ACTIVITY: The line containing "camera: 125 degrees right, 5 degrees up" marks the end: write out exactly every line from the first line of the data below through that line, and only those.

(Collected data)
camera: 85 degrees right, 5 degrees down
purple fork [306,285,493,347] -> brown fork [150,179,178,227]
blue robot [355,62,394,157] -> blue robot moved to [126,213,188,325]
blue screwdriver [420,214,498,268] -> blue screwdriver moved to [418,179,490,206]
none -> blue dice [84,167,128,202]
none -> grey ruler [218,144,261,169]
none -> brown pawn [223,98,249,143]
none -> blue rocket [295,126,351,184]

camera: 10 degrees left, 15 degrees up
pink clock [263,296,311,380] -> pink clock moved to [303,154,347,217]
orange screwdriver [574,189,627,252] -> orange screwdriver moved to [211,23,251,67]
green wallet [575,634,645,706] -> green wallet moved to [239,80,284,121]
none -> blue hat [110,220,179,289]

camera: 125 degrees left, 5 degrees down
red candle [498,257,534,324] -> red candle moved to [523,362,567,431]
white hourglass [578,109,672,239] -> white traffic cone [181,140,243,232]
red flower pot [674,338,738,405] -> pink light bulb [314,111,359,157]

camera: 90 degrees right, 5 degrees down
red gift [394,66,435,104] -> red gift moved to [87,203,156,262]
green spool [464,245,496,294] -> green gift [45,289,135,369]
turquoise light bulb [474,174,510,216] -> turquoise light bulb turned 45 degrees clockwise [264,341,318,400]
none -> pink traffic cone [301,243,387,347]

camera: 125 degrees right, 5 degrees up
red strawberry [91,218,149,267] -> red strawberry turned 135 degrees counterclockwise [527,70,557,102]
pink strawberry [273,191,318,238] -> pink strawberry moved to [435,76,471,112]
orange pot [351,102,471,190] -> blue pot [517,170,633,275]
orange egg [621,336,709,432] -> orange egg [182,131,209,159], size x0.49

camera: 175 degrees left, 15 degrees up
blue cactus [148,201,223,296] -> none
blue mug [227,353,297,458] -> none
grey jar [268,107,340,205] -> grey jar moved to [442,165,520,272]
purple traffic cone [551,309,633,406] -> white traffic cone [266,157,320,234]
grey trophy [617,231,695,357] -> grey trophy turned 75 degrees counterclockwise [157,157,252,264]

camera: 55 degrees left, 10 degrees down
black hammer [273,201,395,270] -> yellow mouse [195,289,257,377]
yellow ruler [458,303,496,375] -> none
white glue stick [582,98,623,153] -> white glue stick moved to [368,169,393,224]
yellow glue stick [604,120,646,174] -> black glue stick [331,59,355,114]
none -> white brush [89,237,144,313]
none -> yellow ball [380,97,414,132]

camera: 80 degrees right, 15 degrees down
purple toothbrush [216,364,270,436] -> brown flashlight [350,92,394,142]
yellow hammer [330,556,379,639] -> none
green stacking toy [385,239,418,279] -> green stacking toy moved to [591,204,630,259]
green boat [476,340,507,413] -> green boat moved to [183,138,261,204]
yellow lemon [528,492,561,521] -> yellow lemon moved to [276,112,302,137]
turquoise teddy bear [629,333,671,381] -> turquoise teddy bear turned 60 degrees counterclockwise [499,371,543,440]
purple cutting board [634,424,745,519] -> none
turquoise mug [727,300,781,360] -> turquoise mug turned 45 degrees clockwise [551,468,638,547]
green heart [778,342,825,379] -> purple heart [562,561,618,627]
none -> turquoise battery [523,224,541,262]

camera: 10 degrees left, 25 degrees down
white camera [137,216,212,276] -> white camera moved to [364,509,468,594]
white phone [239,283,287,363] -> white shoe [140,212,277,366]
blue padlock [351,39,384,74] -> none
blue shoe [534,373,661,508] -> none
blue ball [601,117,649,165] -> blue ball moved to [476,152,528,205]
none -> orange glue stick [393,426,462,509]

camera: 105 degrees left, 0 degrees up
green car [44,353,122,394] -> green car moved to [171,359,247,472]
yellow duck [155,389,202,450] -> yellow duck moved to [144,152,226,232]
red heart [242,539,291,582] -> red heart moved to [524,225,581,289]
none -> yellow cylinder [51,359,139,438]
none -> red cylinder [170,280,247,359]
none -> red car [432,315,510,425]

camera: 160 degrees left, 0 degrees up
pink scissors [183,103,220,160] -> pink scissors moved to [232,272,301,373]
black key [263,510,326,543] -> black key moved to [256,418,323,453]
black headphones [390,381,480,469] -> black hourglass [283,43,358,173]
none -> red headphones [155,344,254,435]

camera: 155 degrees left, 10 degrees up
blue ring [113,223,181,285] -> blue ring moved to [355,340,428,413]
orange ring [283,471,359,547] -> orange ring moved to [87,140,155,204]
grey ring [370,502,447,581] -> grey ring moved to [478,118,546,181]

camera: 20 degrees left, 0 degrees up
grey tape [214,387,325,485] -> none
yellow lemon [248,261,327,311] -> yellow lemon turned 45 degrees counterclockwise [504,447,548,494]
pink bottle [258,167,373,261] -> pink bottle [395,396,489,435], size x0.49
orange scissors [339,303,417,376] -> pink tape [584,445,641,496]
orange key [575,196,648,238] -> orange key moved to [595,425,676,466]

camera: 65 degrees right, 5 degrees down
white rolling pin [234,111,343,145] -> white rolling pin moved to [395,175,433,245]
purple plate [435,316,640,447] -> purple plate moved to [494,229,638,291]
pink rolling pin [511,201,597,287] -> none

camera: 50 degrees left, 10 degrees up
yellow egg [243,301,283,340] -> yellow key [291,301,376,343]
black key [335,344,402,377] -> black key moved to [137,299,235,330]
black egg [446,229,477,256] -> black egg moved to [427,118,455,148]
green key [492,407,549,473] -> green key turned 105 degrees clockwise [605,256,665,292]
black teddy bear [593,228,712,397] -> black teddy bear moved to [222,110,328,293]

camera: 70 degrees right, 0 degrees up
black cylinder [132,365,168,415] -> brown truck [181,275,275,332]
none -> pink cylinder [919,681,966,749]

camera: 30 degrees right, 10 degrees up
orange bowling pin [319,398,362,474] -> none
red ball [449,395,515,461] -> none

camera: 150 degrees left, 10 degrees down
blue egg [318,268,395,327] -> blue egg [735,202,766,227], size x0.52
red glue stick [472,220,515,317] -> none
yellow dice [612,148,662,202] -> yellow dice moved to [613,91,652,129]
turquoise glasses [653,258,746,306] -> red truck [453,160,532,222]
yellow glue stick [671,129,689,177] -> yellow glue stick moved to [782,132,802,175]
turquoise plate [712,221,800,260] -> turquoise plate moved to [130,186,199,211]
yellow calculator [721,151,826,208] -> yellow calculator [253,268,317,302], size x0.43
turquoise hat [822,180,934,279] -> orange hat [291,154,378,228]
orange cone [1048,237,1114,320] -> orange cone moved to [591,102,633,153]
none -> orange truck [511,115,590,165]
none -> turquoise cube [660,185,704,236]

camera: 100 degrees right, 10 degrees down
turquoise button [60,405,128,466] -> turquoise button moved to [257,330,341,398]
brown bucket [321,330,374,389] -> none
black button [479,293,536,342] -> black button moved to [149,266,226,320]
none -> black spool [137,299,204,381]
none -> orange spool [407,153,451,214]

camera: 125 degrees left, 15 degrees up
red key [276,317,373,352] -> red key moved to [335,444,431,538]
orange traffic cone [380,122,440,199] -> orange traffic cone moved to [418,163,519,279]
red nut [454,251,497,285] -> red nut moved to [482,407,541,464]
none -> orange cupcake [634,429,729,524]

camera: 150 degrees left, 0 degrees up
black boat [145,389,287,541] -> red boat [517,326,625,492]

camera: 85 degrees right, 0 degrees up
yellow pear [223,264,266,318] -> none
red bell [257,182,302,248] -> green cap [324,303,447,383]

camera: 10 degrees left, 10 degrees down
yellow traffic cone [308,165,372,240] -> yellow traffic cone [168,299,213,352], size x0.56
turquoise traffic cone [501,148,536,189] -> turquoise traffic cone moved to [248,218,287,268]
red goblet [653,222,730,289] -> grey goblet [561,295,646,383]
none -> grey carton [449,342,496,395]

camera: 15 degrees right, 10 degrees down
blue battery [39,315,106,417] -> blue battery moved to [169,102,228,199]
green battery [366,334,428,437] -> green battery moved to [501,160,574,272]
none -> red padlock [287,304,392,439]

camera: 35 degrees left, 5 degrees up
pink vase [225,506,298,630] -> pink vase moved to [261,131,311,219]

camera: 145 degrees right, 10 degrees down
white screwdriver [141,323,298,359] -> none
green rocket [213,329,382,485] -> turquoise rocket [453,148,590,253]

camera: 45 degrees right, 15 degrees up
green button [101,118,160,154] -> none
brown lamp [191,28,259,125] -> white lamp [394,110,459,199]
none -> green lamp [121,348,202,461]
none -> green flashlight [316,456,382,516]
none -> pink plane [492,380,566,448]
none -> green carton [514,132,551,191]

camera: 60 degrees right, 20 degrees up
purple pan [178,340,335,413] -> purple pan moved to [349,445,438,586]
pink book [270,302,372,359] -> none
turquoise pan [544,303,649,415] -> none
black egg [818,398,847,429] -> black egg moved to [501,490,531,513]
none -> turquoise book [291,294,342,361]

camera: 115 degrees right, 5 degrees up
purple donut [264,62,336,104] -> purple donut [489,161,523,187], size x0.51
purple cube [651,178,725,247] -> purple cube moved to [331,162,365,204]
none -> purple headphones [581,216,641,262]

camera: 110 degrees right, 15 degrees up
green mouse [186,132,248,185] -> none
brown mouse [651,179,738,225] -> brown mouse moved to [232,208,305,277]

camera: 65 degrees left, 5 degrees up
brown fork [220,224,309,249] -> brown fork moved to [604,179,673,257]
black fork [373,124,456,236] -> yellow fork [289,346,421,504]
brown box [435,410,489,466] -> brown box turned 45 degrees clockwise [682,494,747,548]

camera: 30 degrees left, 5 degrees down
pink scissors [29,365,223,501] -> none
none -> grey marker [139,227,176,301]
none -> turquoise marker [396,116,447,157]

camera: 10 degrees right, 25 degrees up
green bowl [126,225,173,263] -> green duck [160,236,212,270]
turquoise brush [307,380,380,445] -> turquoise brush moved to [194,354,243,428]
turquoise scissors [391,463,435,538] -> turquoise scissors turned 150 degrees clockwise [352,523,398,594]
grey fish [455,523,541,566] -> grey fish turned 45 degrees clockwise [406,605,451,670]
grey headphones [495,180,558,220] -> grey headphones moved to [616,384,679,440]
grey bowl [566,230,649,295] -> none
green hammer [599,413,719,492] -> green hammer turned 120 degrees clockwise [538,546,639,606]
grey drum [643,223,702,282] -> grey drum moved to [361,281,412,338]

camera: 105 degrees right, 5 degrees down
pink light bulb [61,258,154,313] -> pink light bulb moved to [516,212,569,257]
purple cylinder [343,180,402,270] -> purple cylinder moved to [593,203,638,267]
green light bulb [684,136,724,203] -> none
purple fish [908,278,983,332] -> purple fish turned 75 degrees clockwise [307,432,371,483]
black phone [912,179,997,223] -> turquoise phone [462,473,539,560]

REPLY:
camera: 85 degrees right, 5 degrees down
purple fork [306,285,493,347] -> brown fork [150,179,178,227]
blue robot [355,62,394,157] -> blue robot moved to [126,213,188,325]
blue screwdriver [420,214,498,268] -> blue screwdriver moved to [418,179,490,206]
none -> blue dice [84,167,128,202]
none -> grey ruler [218,144,261,169]
none -> brown pawn [223,98,249,143]
none -> blue rocket [295,126,351,184]

camera: 10 degrees left, 15 degrees up
pink clock [263,296,311,380] -> pink clock moved to [303,154,347,217]
orange screwdriver [574,189,627,252] -> orange screwdriver moved to [211,23,251,67]
green wallet [575,634,645,706] -> green wallet moved to [239,80,284,121]
none -> blue hat [110,220,179,289]

camera: 125 degrees left, 5 degrees down
red candle [498,257,534,324] -> red candle moved to [523,362,567,431]
white hourglass [578,109,672,239] -> white traffic cone [181,140,243,232]
red flower pot [674,338,738,405] -> pink light bulb [314,111,359,157]

camera: 90 degrees right, 5 degrees down
red gift [394,66,435,104] -> red gift moved to [87,203,156,262]
green spool [464,245,496,294] -> green gift [45,289,135,369]
turquoise light bulb [474,174,510,216] -> turquoise light bulb turned 45 degrees clockwise [264,341,318,400]
none -> pink traffic cone [301,243,387,347]

camera: 125 degrees right, 5 degrees up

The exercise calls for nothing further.